• [PROMPT] A faithful, picture-free copy of the listing below is required.

• [EXERCISE INPUT]
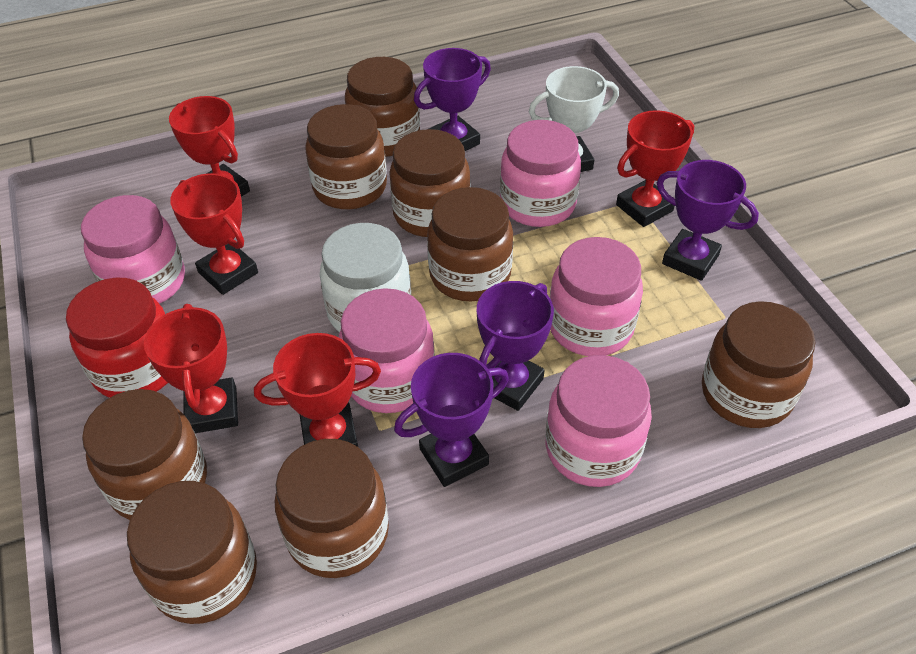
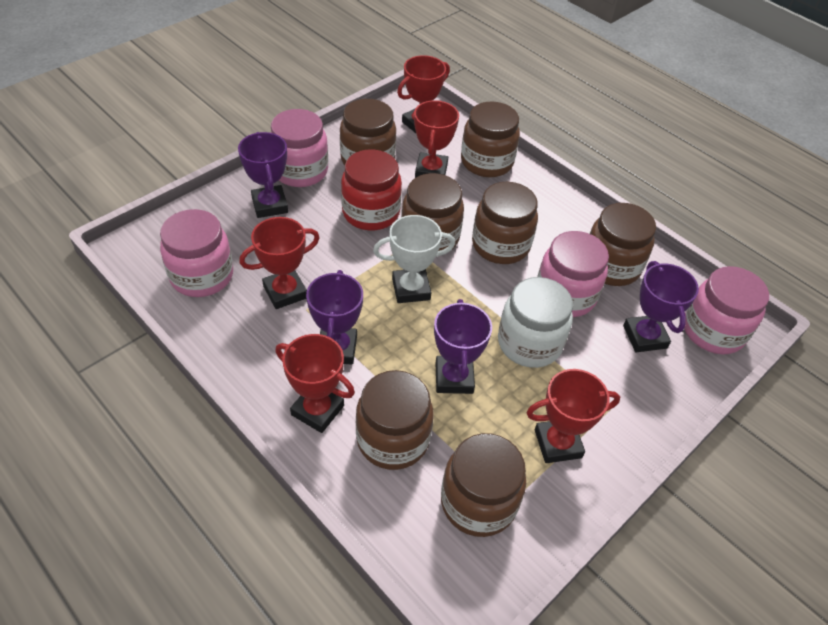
brown jar: 8 -> 7
pink jar: 5 -> 4

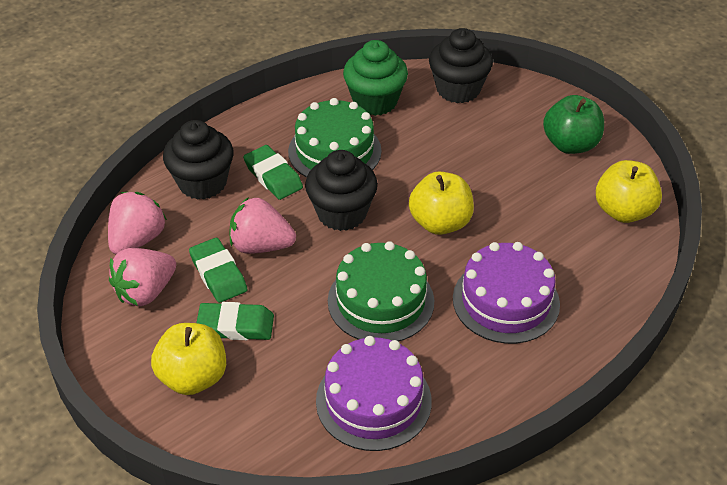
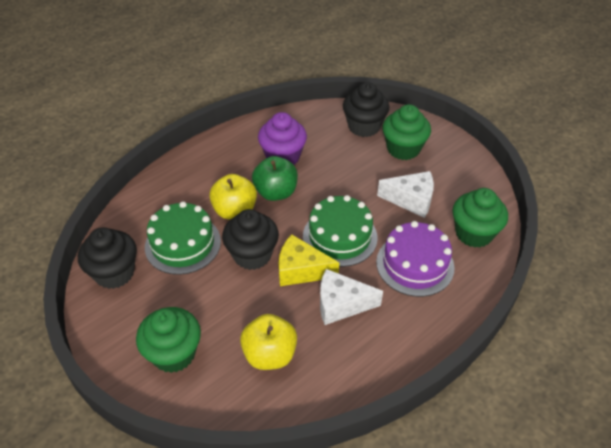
green cupcake: 1 -> 3
green eraser: 3 -> 0
pink strawberry: 3 -> 0
purple cake: 2 -> 1
purple cupcake: 0 -> 1
white cheese: 0 -> 2
yellow apple: 3 -> 2
yellow cheese: 0 -> 1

• [TASK ANSWER]
brown jar: 8 -> 7
pink jar: 5 -> 4

green cupcake: 1 -> 3
green eraser: 3 -> 0
pink strawberry: 3 -> 0
purple cake: 2 -> 1
purple cupcake: 0 -> 1
white cheese: 0 -> 2
yellow apple: 3 -> 2
yellow cheese: 0 -> 1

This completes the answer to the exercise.